To do — Give back exactly the lines of the data below, starting with the line that has "in_second: [245, 170, 318, 238]" and going on through the line that has "now: blue star".

Collection entries:
---*---

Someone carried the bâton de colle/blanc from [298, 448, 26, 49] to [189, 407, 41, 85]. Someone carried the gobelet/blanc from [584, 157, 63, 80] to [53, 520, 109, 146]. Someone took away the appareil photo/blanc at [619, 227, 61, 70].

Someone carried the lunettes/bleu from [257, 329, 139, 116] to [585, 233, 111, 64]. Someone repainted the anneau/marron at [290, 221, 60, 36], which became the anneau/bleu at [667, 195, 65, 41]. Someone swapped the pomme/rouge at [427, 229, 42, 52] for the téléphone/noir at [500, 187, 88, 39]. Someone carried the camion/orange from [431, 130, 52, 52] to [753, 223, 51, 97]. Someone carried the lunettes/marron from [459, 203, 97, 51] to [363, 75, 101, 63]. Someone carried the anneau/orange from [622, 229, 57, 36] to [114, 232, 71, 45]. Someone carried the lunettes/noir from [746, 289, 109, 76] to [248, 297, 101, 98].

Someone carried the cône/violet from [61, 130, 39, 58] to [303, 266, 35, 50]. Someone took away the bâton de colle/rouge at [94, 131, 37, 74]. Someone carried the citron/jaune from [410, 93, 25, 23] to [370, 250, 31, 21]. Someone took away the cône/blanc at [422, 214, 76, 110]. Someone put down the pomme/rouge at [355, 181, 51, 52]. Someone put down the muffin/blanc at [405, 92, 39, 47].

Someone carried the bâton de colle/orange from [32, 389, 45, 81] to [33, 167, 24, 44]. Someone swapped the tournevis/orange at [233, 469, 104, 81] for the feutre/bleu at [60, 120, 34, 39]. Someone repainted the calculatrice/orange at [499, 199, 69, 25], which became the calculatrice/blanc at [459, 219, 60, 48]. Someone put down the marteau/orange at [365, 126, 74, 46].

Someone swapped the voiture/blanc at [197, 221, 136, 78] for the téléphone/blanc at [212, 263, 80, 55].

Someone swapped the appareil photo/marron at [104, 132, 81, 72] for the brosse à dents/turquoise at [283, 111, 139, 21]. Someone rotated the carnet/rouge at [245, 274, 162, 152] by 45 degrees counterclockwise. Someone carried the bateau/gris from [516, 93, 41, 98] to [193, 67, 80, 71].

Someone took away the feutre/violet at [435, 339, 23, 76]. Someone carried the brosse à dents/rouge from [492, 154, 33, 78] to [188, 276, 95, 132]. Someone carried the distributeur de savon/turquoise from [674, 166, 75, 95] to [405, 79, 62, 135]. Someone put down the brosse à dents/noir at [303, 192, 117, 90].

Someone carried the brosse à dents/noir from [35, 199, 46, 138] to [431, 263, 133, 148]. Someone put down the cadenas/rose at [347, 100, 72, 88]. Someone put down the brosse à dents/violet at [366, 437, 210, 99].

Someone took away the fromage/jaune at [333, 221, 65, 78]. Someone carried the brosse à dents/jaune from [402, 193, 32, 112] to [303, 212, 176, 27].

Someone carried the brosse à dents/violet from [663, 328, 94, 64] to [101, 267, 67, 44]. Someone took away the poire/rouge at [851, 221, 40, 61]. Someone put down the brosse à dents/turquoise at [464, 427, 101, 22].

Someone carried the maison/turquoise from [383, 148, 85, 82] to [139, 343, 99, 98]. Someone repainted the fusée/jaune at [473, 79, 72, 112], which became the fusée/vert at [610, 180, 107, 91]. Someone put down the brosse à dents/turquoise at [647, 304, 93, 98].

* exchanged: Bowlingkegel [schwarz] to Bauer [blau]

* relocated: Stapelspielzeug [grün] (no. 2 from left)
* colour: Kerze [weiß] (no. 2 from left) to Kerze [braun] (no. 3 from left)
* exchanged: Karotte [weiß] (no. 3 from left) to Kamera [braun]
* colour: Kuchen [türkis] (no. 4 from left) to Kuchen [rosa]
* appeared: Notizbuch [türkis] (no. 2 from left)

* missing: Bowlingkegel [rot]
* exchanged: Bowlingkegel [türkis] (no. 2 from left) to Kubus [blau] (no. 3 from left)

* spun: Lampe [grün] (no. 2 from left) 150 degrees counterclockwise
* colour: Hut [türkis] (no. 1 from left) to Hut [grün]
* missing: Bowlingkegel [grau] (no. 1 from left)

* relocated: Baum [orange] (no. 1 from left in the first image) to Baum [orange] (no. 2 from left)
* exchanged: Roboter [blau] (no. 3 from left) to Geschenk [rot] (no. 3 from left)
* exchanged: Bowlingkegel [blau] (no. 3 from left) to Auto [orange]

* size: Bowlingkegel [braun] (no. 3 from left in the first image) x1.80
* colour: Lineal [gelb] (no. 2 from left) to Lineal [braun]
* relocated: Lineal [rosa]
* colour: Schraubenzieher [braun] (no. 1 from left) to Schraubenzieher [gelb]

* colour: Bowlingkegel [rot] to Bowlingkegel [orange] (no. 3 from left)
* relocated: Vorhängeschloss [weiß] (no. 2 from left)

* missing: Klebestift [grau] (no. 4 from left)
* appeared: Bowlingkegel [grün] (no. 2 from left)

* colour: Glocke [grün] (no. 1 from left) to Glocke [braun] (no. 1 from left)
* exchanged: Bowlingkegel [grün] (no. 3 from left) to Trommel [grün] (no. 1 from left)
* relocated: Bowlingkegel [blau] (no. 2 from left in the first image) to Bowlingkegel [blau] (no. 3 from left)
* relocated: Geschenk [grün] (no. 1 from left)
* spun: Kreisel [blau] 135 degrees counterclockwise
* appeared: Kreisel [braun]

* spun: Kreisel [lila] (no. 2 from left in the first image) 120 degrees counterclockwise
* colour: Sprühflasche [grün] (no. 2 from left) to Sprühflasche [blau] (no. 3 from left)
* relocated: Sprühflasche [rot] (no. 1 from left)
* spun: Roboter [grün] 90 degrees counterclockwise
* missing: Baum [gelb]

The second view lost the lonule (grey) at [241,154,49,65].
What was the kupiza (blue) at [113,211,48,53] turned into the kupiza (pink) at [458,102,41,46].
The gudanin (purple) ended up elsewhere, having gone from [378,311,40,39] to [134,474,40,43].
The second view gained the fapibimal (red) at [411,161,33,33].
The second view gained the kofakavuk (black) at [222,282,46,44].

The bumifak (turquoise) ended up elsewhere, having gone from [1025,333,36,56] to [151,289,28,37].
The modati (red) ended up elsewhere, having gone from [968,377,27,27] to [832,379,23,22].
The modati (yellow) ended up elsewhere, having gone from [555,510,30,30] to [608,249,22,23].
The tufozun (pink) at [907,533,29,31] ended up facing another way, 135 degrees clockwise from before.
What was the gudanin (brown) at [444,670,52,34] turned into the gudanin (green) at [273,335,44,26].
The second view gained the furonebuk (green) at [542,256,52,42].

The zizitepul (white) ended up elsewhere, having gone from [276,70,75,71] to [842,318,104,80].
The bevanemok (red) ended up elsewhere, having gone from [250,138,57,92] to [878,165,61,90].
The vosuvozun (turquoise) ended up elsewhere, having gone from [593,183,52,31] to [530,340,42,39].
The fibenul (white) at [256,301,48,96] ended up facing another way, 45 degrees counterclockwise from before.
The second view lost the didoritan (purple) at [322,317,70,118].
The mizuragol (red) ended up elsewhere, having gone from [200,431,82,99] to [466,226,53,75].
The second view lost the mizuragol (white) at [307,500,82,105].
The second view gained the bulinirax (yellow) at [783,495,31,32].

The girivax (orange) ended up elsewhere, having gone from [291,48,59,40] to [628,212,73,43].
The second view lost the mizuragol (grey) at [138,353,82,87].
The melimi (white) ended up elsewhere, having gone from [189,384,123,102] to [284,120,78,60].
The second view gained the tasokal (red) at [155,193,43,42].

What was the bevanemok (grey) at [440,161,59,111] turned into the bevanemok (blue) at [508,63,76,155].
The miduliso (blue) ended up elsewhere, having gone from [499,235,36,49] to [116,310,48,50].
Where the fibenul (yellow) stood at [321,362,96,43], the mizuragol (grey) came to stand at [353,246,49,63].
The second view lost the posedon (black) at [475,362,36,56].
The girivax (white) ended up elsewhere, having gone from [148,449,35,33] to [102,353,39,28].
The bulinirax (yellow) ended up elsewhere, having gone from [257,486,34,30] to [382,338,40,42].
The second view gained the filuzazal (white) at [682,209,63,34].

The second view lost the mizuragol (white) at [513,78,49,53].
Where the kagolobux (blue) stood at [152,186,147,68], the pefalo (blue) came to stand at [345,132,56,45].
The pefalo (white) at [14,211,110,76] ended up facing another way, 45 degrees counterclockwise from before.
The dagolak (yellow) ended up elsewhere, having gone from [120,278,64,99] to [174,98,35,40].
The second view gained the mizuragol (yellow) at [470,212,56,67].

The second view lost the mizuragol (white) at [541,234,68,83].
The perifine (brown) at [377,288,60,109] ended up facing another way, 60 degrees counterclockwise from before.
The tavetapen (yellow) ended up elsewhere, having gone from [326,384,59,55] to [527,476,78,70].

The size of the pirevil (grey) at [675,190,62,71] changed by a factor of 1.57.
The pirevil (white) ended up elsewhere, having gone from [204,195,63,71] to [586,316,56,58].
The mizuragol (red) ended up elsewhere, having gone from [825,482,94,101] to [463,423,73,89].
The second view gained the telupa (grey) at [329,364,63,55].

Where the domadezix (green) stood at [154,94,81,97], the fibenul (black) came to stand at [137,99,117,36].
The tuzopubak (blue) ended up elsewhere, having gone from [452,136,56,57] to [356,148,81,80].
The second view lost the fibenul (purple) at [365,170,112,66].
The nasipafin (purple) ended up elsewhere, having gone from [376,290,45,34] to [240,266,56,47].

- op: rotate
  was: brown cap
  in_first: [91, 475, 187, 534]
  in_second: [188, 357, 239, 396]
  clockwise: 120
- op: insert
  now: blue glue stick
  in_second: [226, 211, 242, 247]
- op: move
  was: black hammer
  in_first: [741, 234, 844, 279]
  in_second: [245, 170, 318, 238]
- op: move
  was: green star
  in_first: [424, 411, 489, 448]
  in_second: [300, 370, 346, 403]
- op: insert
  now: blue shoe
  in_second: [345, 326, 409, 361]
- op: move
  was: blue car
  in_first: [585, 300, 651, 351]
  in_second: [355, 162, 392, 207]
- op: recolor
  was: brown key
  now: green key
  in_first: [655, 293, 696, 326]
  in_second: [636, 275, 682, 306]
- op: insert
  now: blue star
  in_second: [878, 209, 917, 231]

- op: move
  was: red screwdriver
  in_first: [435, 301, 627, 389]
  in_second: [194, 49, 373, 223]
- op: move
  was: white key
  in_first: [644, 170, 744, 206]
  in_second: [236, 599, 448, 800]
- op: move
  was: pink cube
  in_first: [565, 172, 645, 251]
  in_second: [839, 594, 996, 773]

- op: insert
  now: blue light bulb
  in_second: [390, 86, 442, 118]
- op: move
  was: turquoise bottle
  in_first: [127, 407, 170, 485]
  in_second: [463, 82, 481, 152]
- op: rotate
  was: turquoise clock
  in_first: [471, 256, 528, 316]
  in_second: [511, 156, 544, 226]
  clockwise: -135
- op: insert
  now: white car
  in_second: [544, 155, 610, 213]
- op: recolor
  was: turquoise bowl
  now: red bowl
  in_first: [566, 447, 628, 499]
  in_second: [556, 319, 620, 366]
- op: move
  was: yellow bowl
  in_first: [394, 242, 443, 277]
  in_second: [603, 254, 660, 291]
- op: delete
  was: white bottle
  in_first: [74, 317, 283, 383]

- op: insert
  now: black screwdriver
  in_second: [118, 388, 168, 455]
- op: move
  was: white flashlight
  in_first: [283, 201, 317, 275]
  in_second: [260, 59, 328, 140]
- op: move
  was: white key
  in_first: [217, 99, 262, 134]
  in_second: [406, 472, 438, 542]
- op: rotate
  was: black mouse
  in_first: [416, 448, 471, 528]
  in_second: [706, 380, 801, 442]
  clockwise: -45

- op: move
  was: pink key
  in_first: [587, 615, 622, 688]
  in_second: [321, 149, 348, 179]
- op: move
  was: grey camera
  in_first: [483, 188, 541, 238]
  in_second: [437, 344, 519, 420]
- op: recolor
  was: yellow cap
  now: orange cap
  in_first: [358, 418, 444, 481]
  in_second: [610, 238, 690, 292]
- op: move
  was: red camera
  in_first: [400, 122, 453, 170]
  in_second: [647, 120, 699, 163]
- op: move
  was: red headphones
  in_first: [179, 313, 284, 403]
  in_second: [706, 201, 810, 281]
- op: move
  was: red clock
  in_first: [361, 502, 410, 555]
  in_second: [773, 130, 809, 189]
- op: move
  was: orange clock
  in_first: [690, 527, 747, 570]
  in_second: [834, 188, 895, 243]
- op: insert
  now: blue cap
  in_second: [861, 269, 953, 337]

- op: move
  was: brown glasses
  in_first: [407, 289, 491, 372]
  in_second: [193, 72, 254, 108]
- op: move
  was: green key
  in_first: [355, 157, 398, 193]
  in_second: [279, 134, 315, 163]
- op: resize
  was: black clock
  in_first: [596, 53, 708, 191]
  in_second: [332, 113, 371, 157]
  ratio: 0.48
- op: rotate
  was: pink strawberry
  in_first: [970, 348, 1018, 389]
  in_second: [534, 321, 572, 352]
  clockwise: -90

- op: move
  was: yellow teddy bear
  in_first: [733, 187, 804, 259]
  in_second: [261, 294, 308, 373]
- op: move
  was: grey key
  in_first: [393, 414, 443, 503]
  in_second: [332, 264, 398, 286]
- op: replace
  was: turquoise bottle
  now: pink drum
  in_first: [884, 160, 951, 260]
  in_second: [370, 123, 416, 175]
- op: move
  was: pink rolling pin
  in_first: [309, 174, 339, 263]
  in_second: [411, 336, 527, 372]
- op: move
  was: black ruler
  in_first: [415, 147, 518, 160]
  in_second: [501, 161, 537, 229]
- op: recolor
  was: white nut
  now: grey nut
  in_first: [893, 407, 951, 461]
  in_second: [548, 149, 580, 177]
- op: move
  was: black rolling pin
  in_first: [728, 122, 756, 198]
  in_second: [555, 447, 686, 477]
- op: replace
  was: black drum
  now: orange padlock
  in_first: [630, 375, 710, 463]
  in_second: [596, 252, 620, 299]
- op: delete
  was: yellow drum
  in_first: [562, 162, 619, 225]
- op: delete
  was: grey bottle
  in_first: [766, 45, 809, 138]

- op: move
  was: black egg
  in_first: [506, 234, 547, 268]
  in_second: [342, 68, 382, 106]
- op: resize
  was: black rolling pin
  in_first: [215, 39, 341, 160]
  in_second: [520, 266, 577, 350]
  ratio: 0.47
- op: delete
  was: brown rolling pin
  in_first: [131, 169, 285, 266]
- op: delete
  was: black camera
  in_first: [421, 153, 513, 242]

---*---

Task result —
  in_second: [245, 170, 318, 238]
- op: move
  was: green star
  in_first: [424, 411, 489, 448]
  in_second: [300, 370, 346, 403]
- op: insert
  now: blue shoe
  in_second: [345, 326, 409, 361]
- op: move
  was: blue car
  in_first: [585, 300, 651, 351]
  in_second: [355, 162, 392, 207]
- op: recolor
  was: brown key
  now: green key
  in_first: [655, 293, 696, 326]
  in_second: [636, 275, 682, 306]
- op: insert
  now: blue star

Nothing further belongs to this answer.